▶ _Data extracts_:
------------------------------------------------
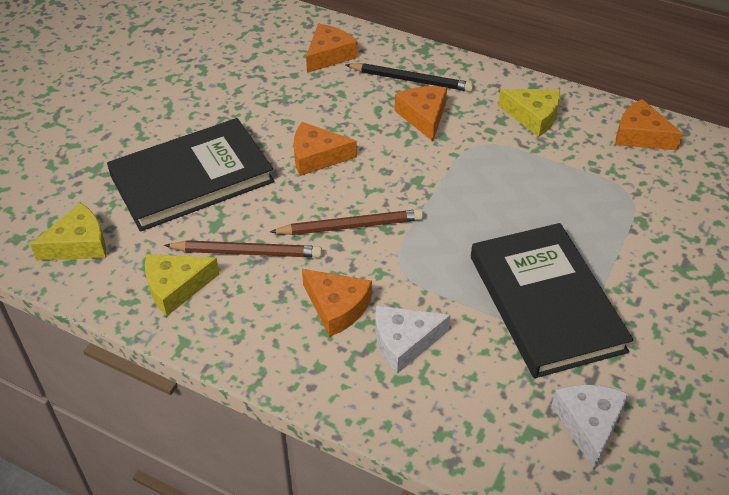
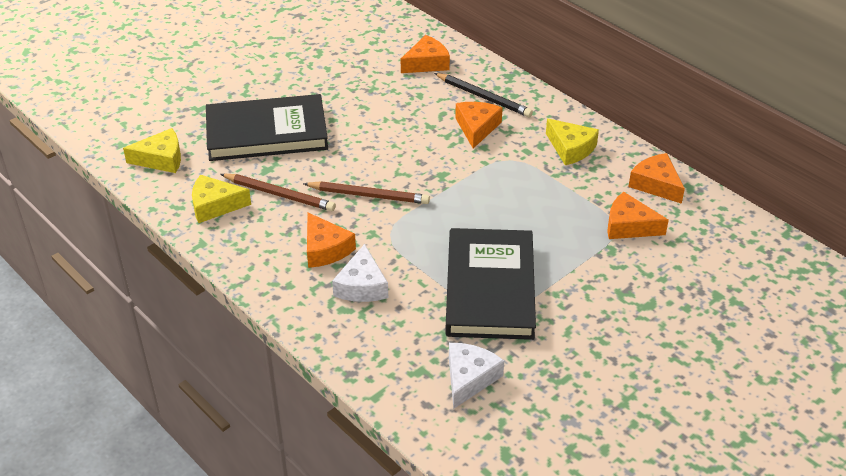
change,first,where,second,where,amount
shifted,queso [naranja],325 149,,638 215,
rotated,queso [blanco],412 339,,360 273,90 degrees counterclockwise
------------------------------------------------
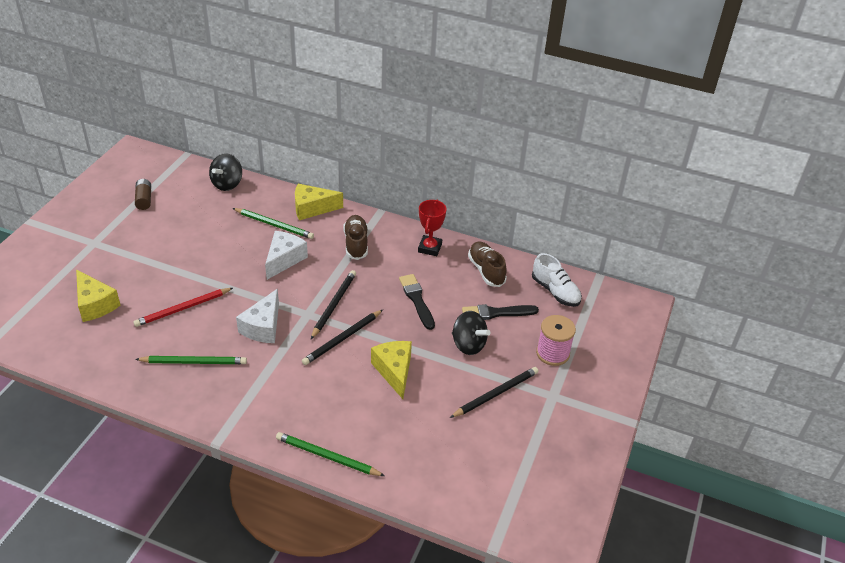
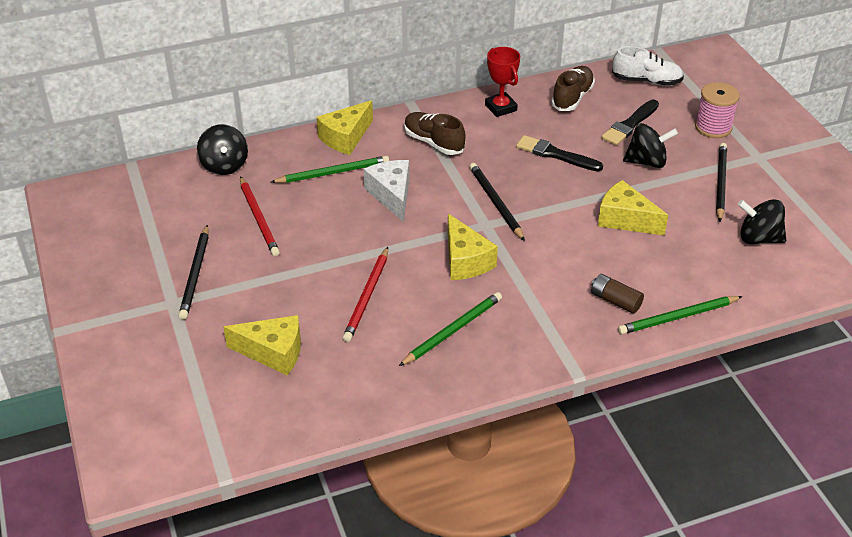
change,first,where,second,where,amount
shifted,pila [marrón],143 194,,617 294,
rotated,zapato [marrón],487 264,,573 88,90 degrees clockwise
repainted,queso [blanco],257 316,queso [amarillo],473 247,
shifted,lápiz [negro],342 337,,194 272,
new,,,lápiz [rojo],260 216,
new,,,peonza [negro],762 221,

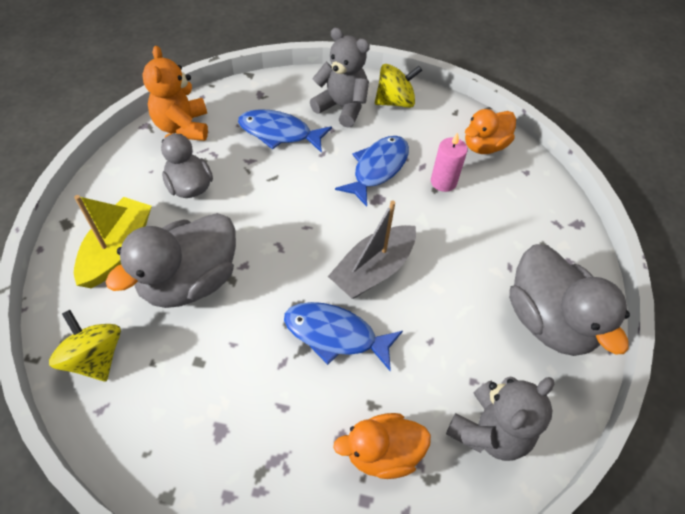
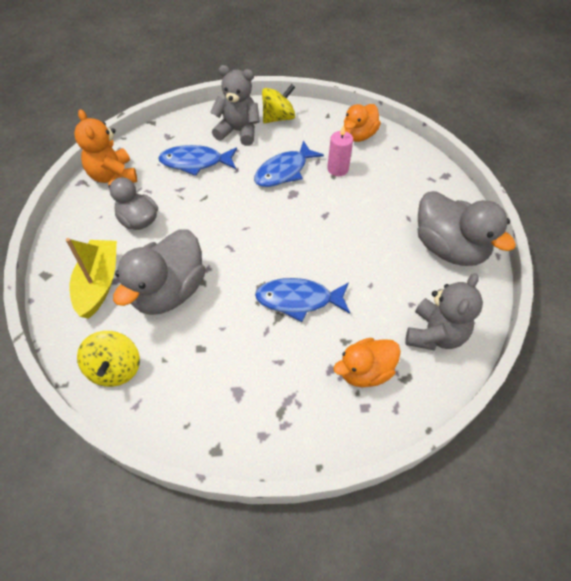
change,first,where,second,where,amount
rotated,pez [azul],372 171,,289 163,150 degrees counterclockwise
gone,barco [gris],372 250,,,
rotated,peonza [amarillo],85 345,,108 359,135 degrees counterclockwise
------------------------------------------------
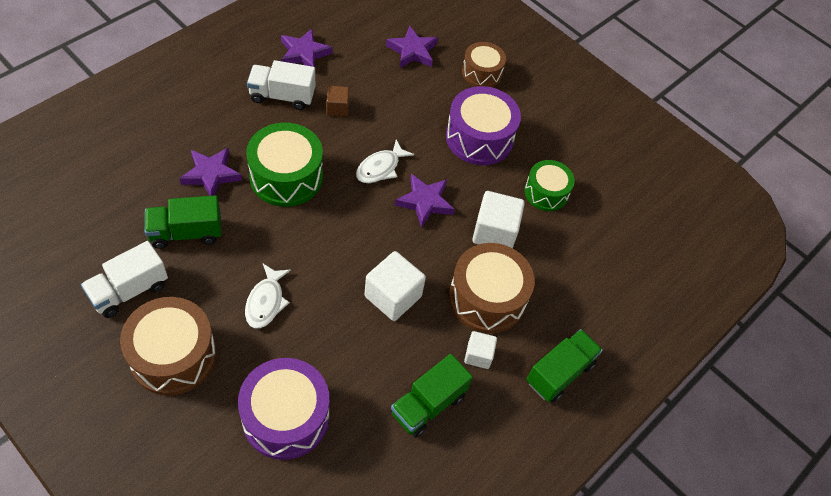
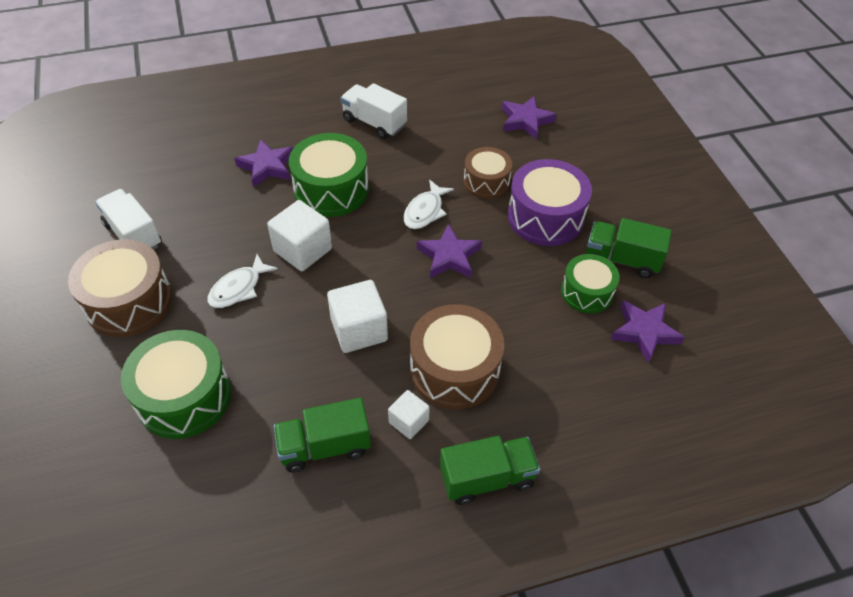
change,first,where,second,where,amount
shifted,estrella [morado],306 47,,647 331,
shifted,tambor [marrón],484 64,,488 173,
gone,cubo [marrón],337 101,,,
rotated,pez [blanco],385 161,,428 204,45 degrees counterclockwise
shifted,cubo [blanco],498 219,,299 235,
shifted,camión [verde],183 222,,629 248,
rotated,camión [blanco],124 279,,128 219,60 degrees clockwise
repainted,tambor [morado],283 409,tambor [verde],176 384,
------------------------------------------------
▶ _Assignment_: Please give the number of lines with "negro" in the entries above, and write no other text.

▶ _Result_: 2